What you will do: Your copy of the lines below must match them exactly and contain no images.

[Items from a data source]
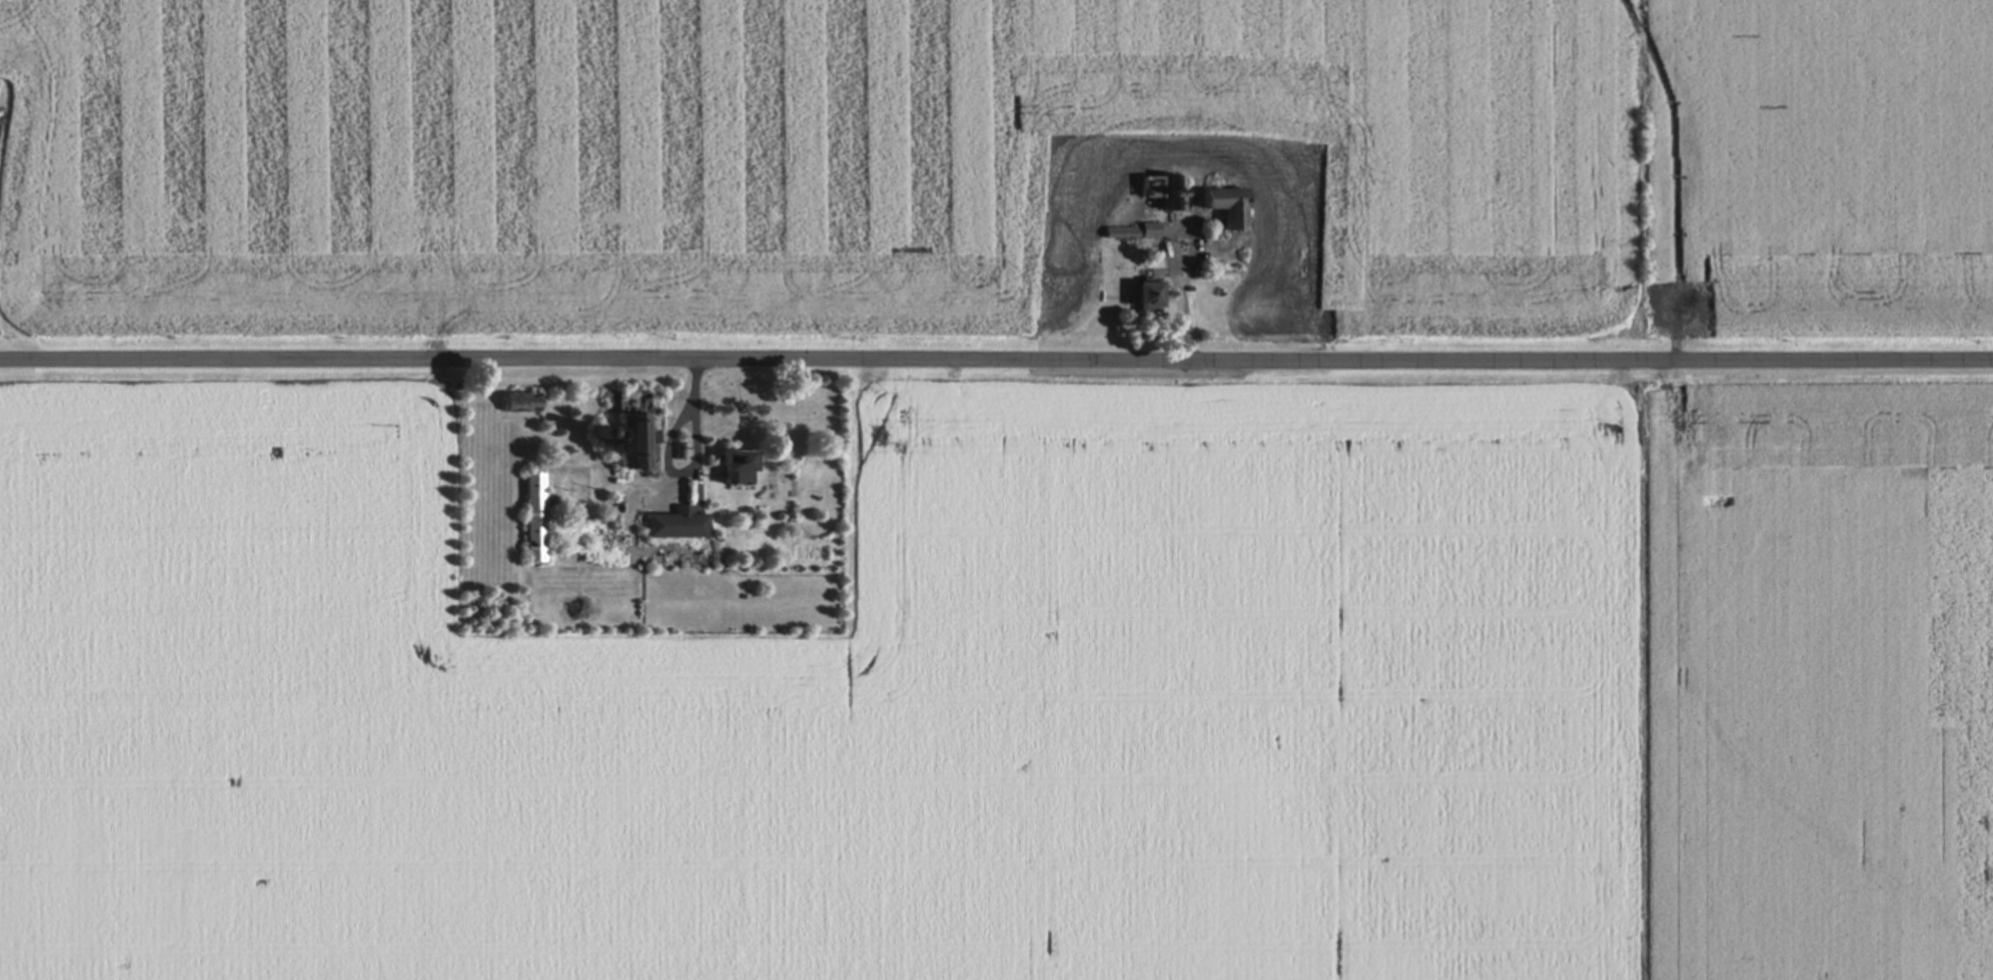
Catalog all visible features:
crop: (804, 160)
crop: (1820, 165)
building: (1161, 190)
building: (1225, 206)
building: (1131, 231)
building: (1142, 294)
road: (996, 357)
building: (518, 400)
building: (629, 421)
building: (731, 462)
building: (533, 515)
building: (675, 522)
crop: (1815, 691)
crop: (832, 707)

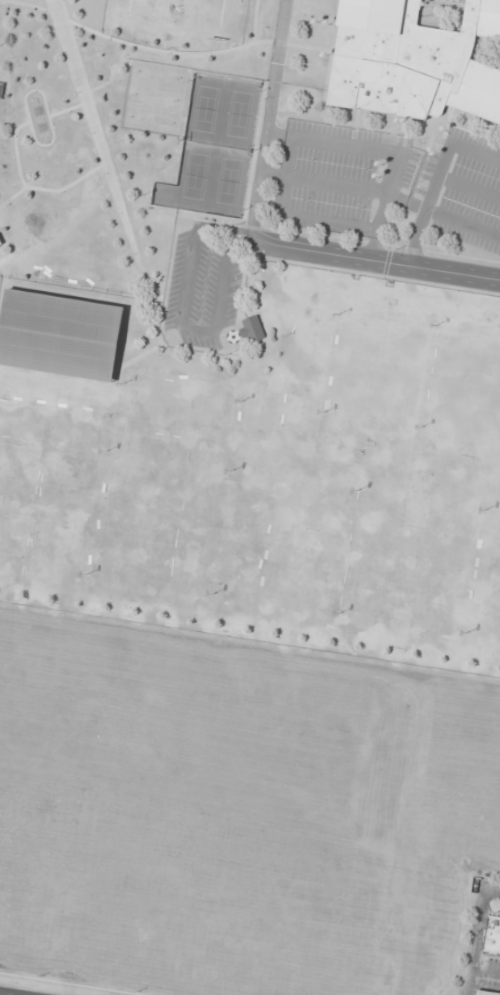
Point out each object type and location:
road: (30, 5)
park: (186, 9)
road: (254, 20)
road: (162, 50)
building: (413, 60)
road: (112, 74)
park: (157, 74)
park: (154, 96)
park: (205, 108)
road: (67, 109)
park: (239, 114)
road: (29, 118)
road: (269, 118)
park: (151, 119)
road: (386, 150)
road: (476, 152)
road: (102, 153)
park: (195, 176)
parking lot: (341, 176)
park: (229, 181)
road: (325, 182)
road: (32, 187)
road: (470, 187)
parking lot: (463, 190)
road: (13, 195)
road: (430, 203)
road: (292, 214)
road: (463, 225)
building: (0, 243)
road: (375, 258)
parking lot: (201, 292)
road: (163, 304)
road: (182, 317)
building: (252, 329)
building: (59, 335)
road: (141, 354)
park: (226, 363)
park: (379, 371)
park: (466, 388)
park: (217, 401)
park: (261, 407)
park: (302, 413)
park: (20, 428)
park: (71, 436)
park: (129, 463)
park: (17, 473)
park: (204, 476)
park: (65, 482)
park: (293, 489)
park: (3, 542)
park: (61, 561)
park: (410, 561)
park: (112, 569)
park: (187, 580)
park: (276, 594)
park: (489, 595)
road: (476, 927)
building: (491, 934)
road: (485, 977)
road: (469, 985)
gas station: (485, 992)
building: (486, 992)

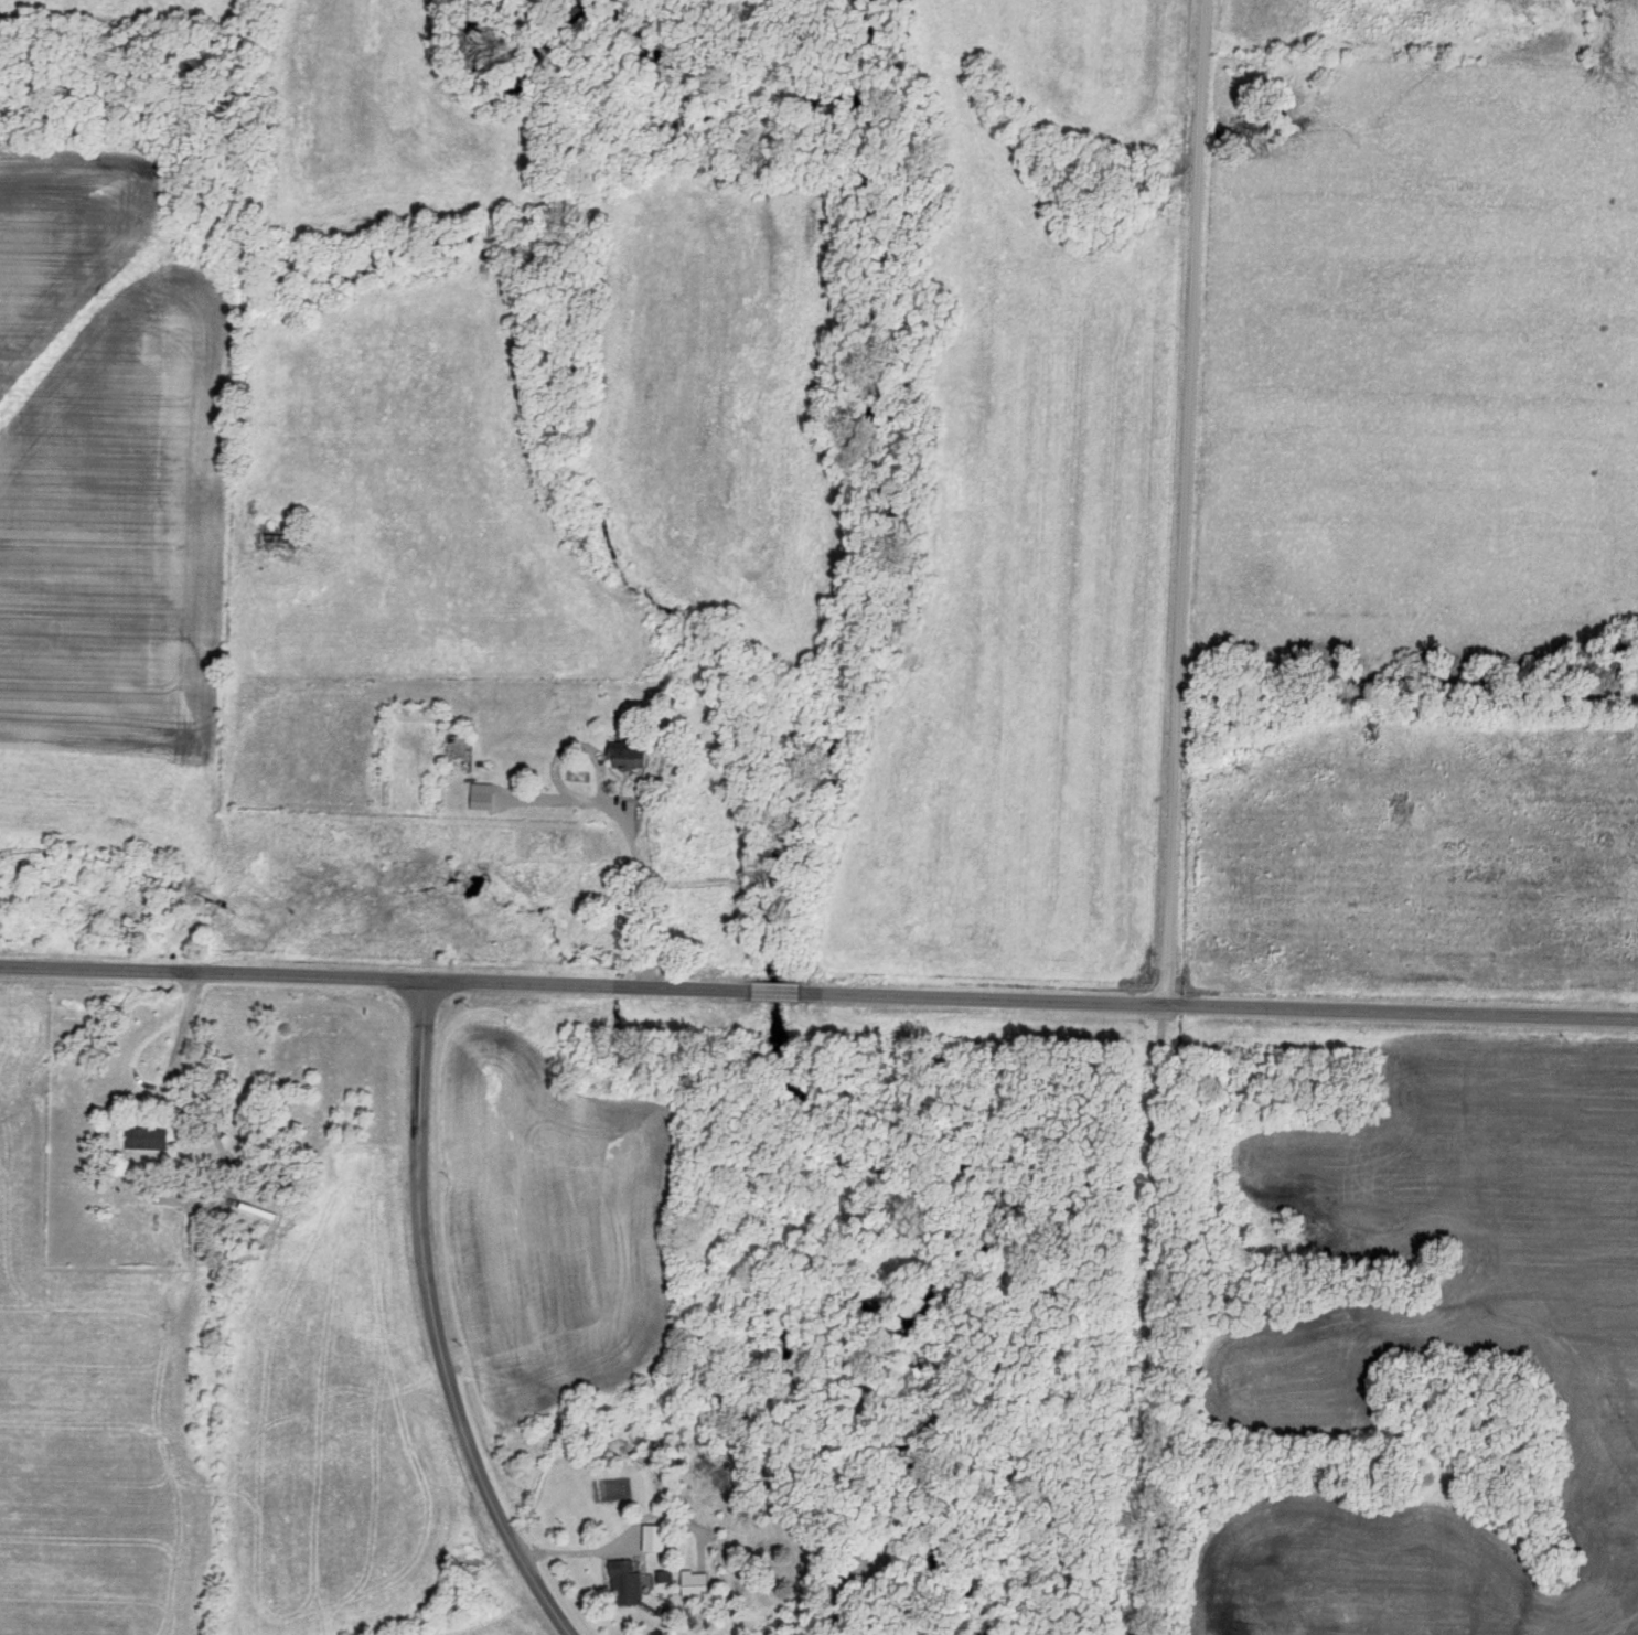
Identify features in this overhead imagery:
road: (1178, 503)
building: (278, 536)
building: (629, 755)
road: (633, 892)
road: (818, 994)
building: (146, 1140)
road: (435, 1321)
building: (654, 1537)
building: (625, 1581)
building: (695, 1583)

Exercise answer:
Catalog all visible features:
crop: (804, 160)
crop: (1820, 165)
building: (1161, 190)
building: (1225, 206)
building: (1131, 231)
building: (1142, 294)
road: (996, 357)
building: (518, 400)
building: (629, 421)
building: (731, 462)
building: (533, 515)
building: (675, 522)
crop: (1815, 691)
crop: (832, 707)

Point out each object type and location:
road: (30, 5)
park: (186, 9)
road: (254, 20)
road: (162, 50)
building: (413, 60)
road: (112, 74)
park: (157, 74)
park: (154, 96)
park: (205, 108)
road: (67, 109)
park: (239, 114)
road: (29, 118)
road: (269, 118)
park: (151, 119)
road: (386, 150)
road: (476, 152)
road: (102, 153)
park: (195, 176)
parking lot: (341, 176)
park: (229, 181)
road: (325, 182)
road: (32, 187)
road: (470, 187)
parking lot: (463, 190)
road: (13, 195)
road: (430, 203)
road: (292, 214)
road: (463, 225)
building: (0, 243)
road: (375, 258)
parking lot: (201, 292)
road: (163, 304)
road: (182, 317)
building: (252, 329)
building: (59, 335)
road: (141, 354)
park: (226, 363)
park: (379, 371)
park: (466, 388)
park: (217, 401)
park: (261, 407)
park: (302, 413)
park: (20, 428)
park: (71, 436)
park: (129, 463)
park: (17, 473)
park: (204, 476)
park: (65, 482)
park: (293, 489)
park: (3, 542)
park: (61, 561)
park: (410, 561)
park: (112, 569)
park: (187, 580)
park: (276, 594)
park: (489, 595)
road: (476, 927)
building: (491, 934)
road: (485, 977)
road: (469, 985)
gas station: (485, 992)
building: (486, 992)

Identify features in this overhead imagery:
road: (1178, 503)
building: (278, 536)
building: (629, 755)
road: (633, 892)
road: (818, 994)
building: (146, 1140)
road: (435, 1321)
building: (654, 1537)
building: (625, 1581)
building: (695, 1583)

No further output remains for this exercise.